- **Data extract**
####################

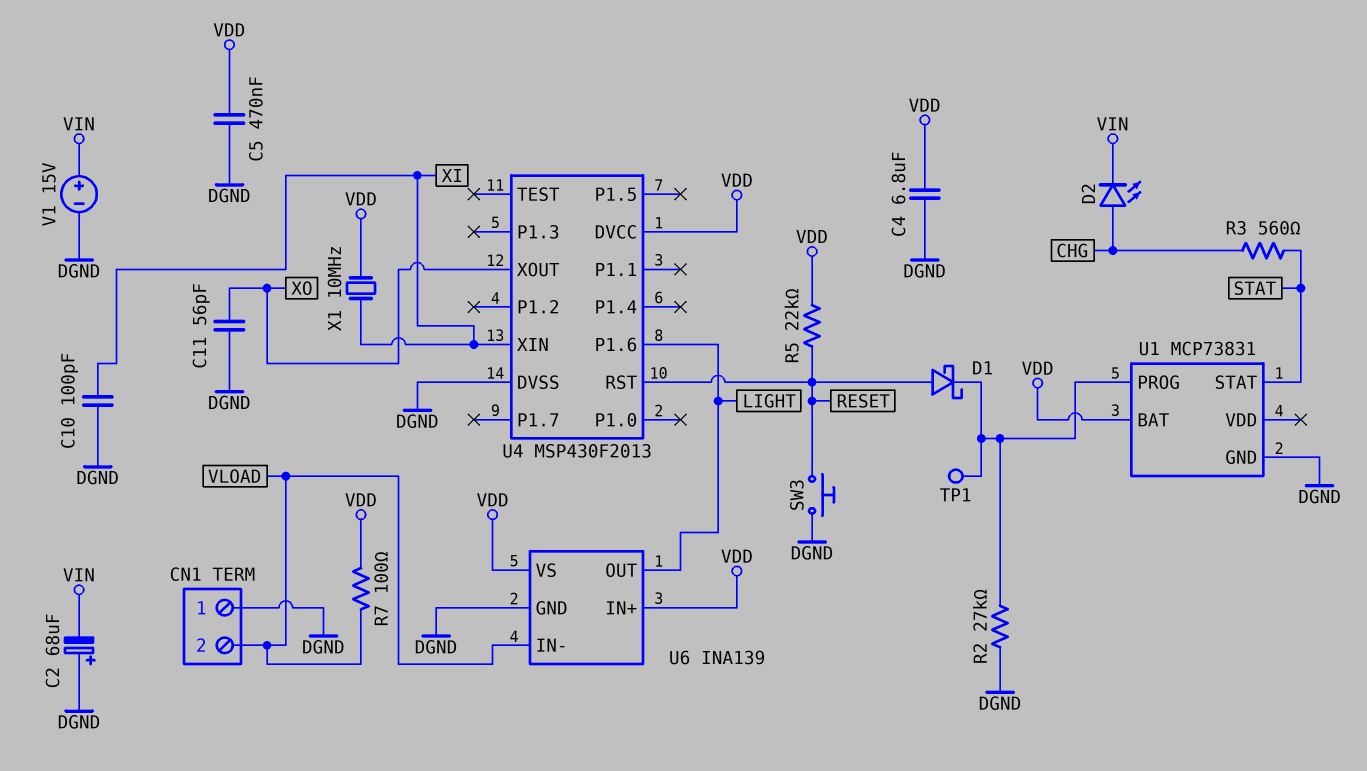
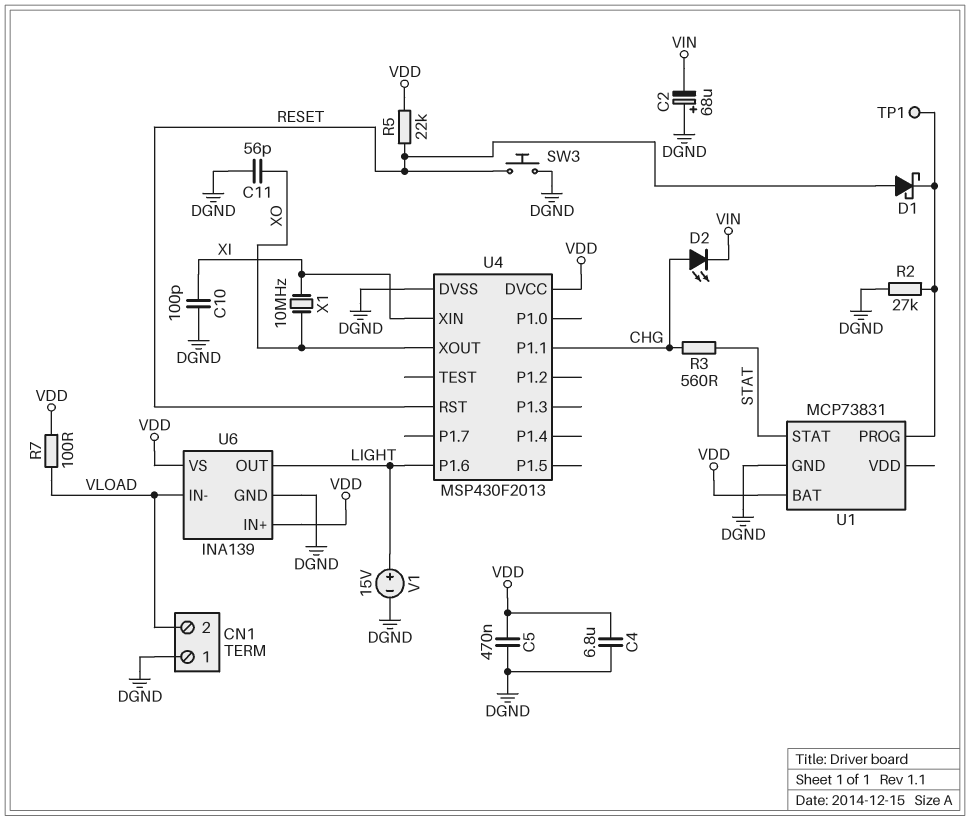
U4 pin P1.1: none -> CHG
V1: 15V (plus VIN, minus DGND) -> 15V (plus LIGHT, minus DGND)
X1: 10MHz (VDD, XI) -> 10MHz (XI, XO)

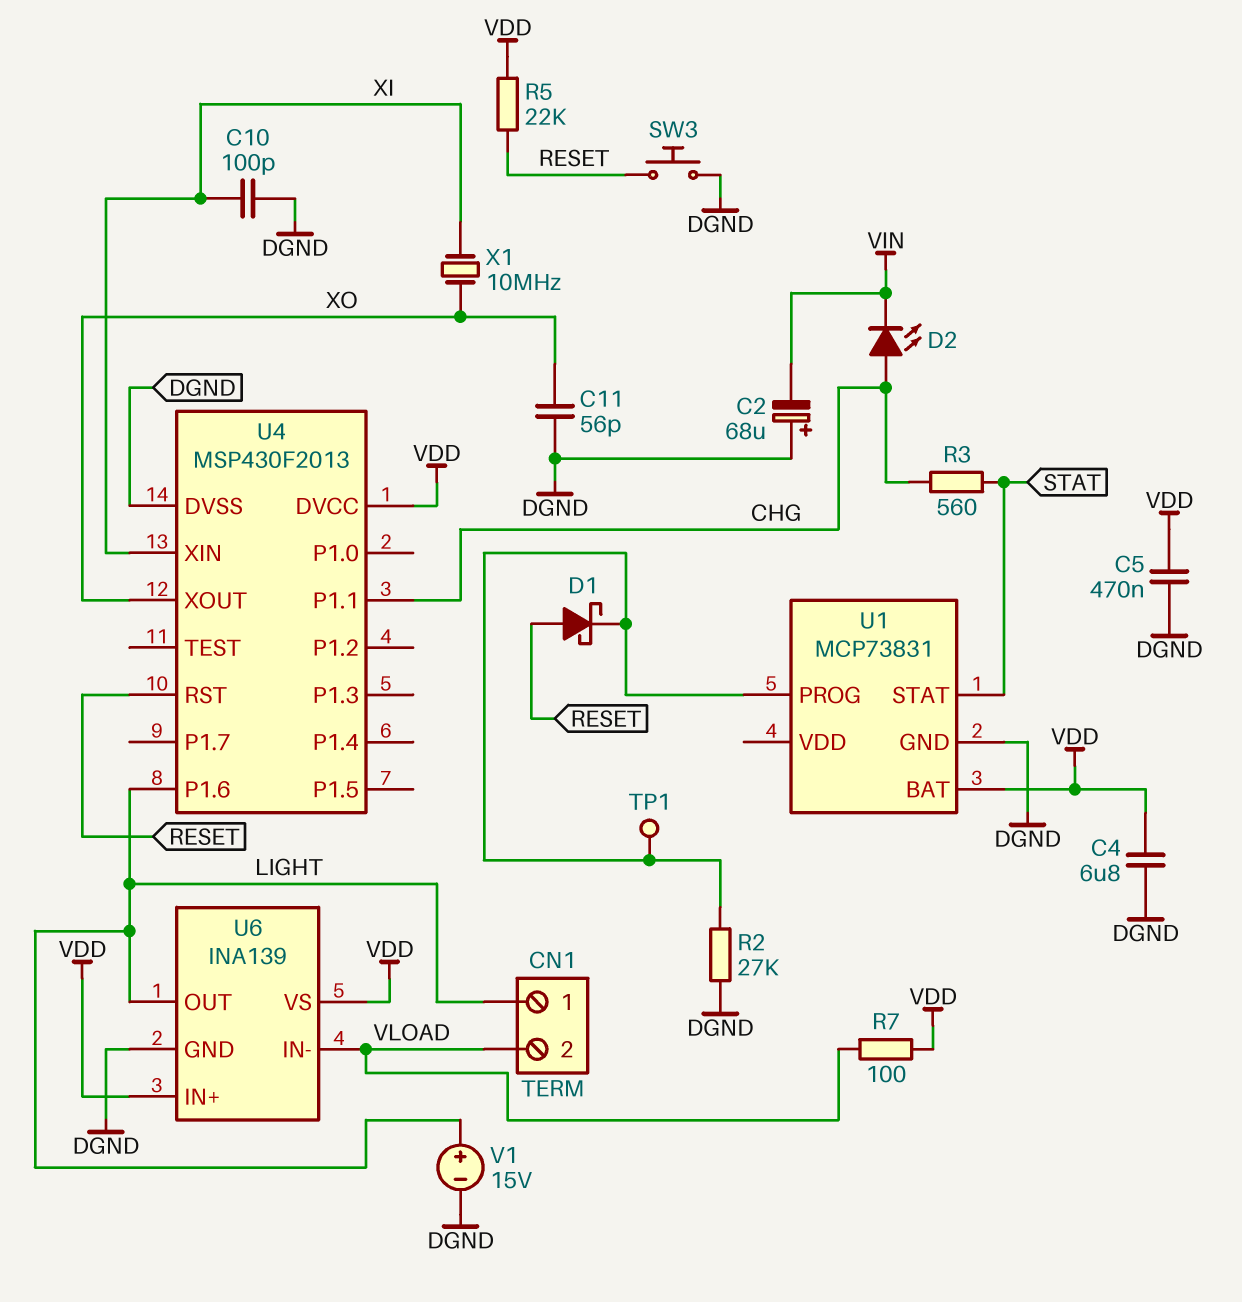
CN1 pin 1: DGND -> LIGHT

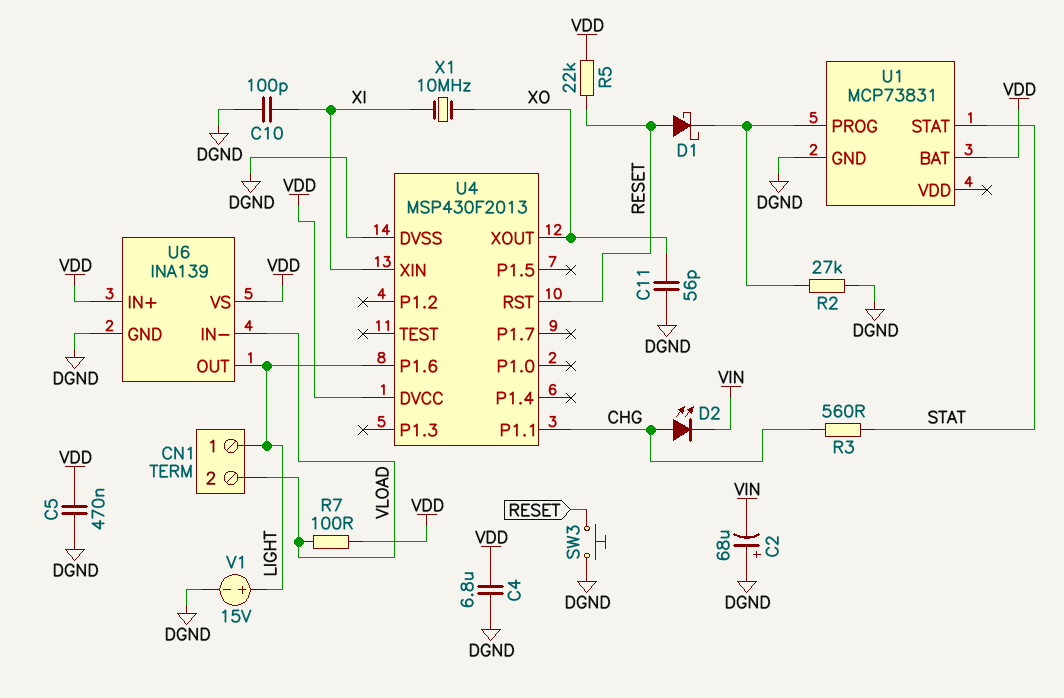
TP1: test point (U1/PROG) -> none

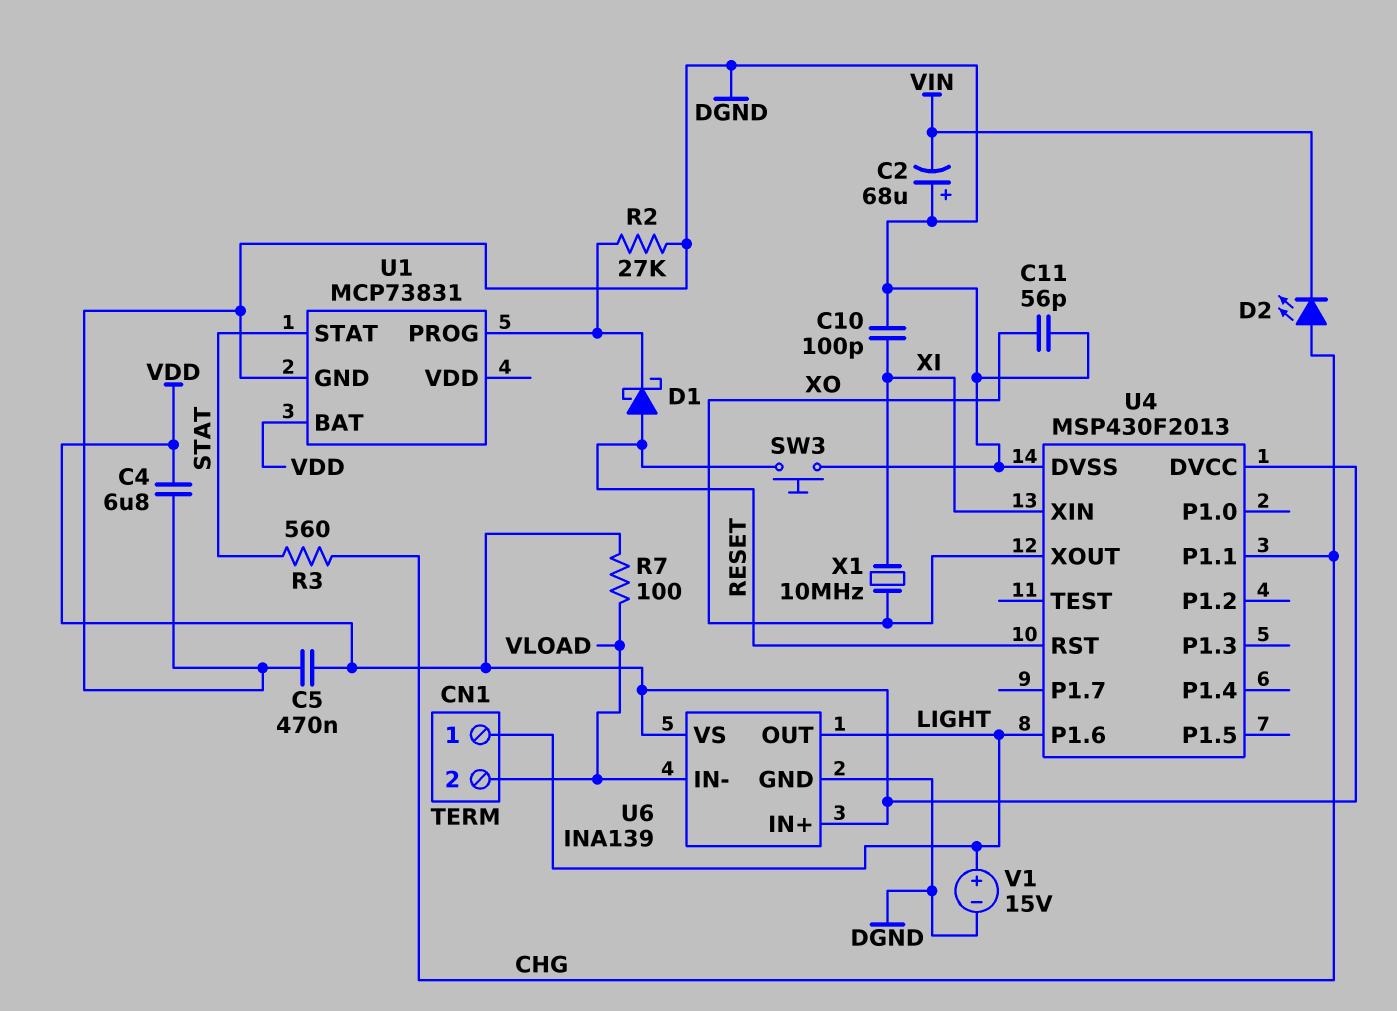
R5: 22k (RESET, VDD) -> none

####################

- **Exercise**
Everything in the records must be returned exactly, except the pictures.

- **Your solution**
U4 pin P1.1: none -> CHG
V1: 15V (plus VIN, minus DGND) -> 15V (plus LIGHT, minus DGND)
X1: 10MHz (VDD, XI) -> 10MHz (XI, XO)

CN1 pin 1: DGND -> LIGHT

TP1: test point (U1/PROG) -> none

R5: 22k (RESET, VDD) -> none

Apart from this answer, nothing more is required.